## AVAILABLE DATA
☆ ☆ ☆
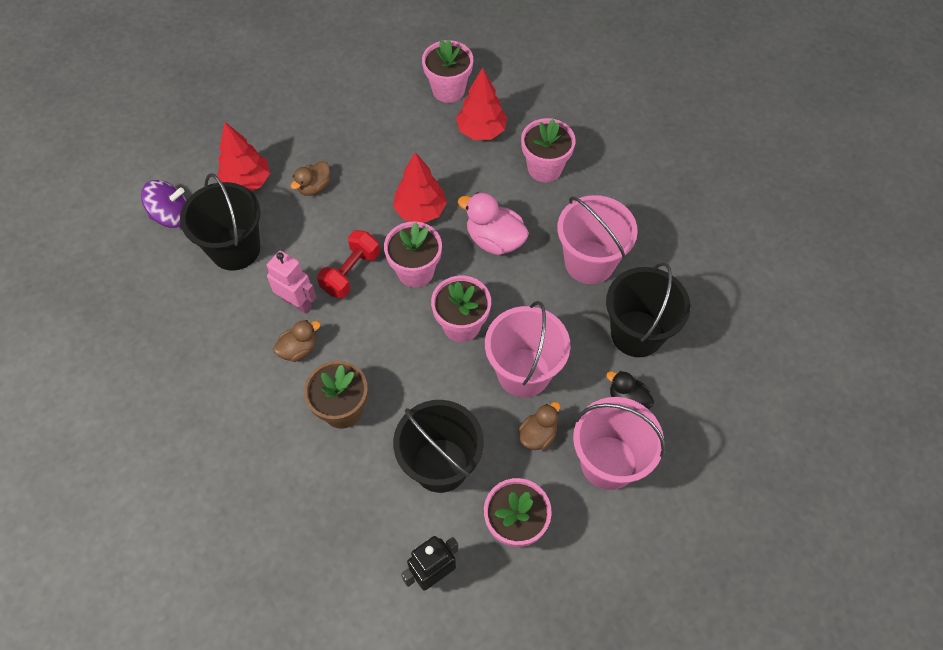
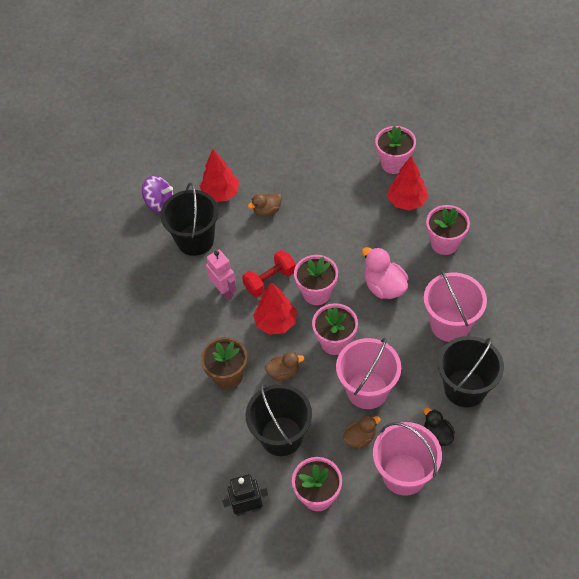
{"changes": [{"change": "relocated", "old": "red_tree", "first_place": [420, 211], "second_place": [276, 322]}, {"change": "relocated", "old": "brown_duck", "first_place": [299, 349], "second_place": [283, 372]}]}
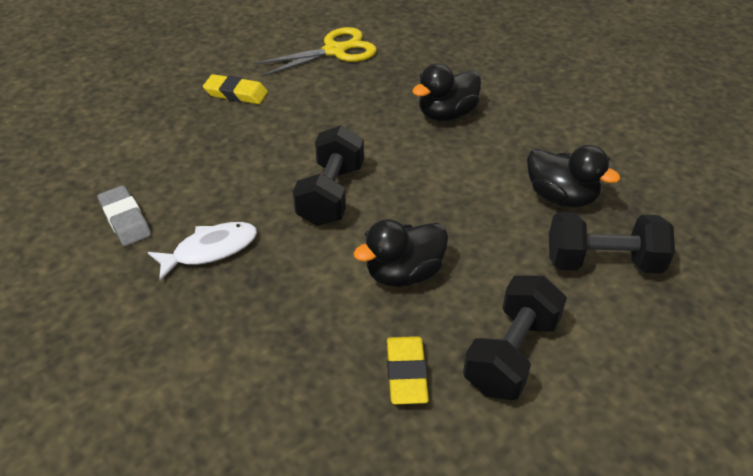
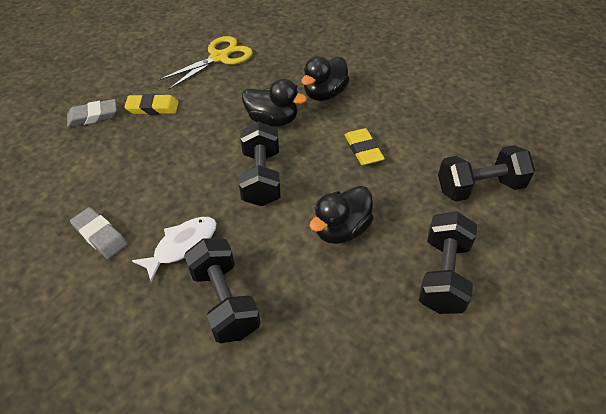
{"changes": [{"change": "relocated", "old": "black_duck", "first_place": [561, 197], "second_place": [273, 120]}, {"change": "relocated", "old": "yellow_eraser", "first_place": [406, 373], "second_place": [363, 150]}, {"change": "appeared", "new": "grey_eraser", "second_place": [93, 116]}, {"change": "appeared", "new": "black_dumbbell", "second_place": [225, 301]}]}
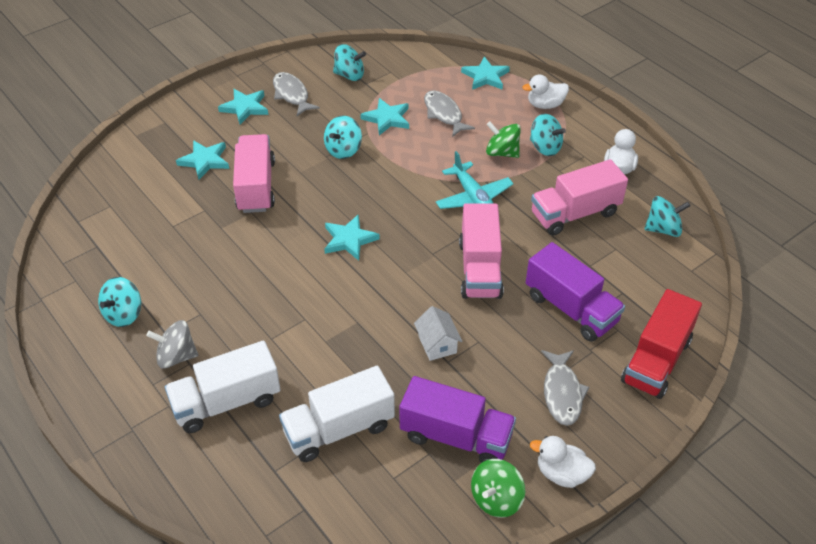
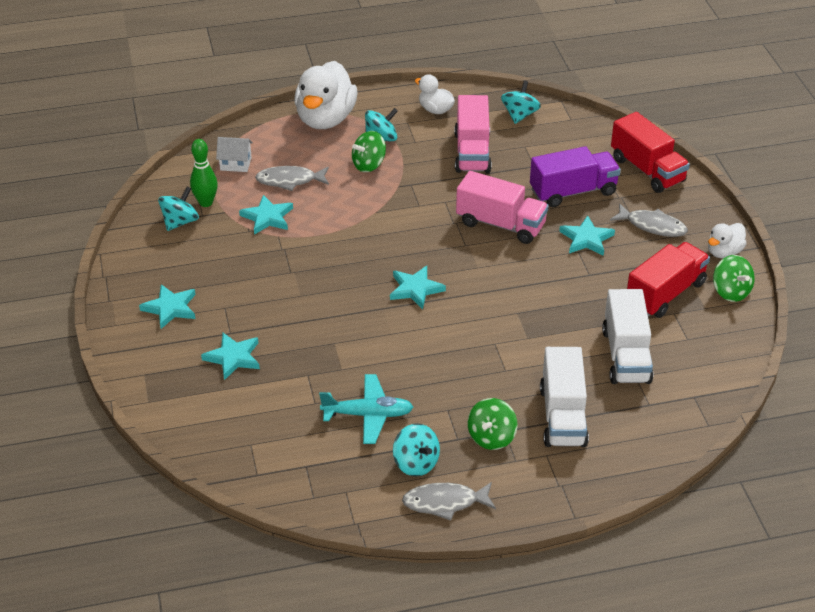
{"changes": [{"change": "relocated", "old": "turquoise_star", "first_place": [485, 76], "second_place": [586, 239]}, {"change": "relocated", "old": "grey_fish", "first_place": [292, 95], "second_place": [445, 502]}, {"change": "size", "old": "white_duck", "first_place": [545, 105], "second_place": [325, 119], "factor": 1.96}, {"change": "missing", "old": "turquoise_spinning_top", "first_place": [343, 150]}, {"change": "missing", "old": "pink_truck", "first_place": [256, 186]}, {"change": "relocated", "old": "turquoise_plane", "first_place": [473, 198], "second_place": [368, 415]}, {"change": "relocated", "old": "white_house", "first_place": [437, 344], "second_place": [235, 164]}, {"change": "colour", "old": "grey_spinning_top", "new": "green_spinning_top", "first_place": [176, 356], "second_place": [491, 437]}, {"change": "colour", "old": "purple_truck", "new": "red_truck", "first_place": [456, 436], "second_place": [665, 293]}, {"change": "appeared", "new": "green_bowling_pin", "second_place": [206, 202]}]}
☆ ☆ ☆
## EXERCISE DESCRIPTION
No pictures belong in the copy. Repeat the listing above exactly.

## RESPONSE AREA
{"changes": [{"change": "relocated", "old": "red_tree", "first_place": [420, 211], "second_place": [276, 322]}, {"change": "relocated", "old": "brown_duck", "first_place": [299, 349], "second_place": [283, 372]}]}
{"changes": [{"change": "relocated", "old": "black_duck", "first_place": [561, 197], "second_place": [273, 120]}, {"change": "relocated", "old": "yellow_eraser", "first_place": [406, 373], "second_place": [363, 150]}, {"change": "appeared", "new": "grey_eraser", "second_place": [93, 116]}, {"change": "appeared", "new": "black_dumbbell", "second_place": [225, 301]}]}
{"changes": [{"change": "relocated", "old": "turquoise_star", "first_place": [485, 76], "second_place": [586, 239]}, {"change": "relocated", "old": "grey_fish", "first_place": [292, 95], "second_place": [445, 502]}, {"change": "size", "old": "white_duck", "first_place": [545, 105], "second_place": [325, 119], "factor": 1.96}, {"change": "missing", "old": "turquoise_spinning_top", "first_place": [343, 150]}, {"change": "missing", "old": "pink_truck", "first_place": [256, 186]}, {"change": "relocated", "old": "turquoise_plane", "first_place": [473, 198], "second_place": [368, 415]}, {"change": "relocated", "old": "white_house", "first_place": [437, 344], "second_place": [235, 164]}, {"change": "colour", "old": "grey_spinning_top", "new": "green_spinning_top", "first_place": [176, 356], "second_place": [491, 437]}, {"change": "colour", "old": "purple_truck", "new": "red_truck", "first_place": [456, 436], "second_place": [665, 293]}, {"change": "appeared", "new": "green_bowling_pin", "second_place": [206, 202]}]}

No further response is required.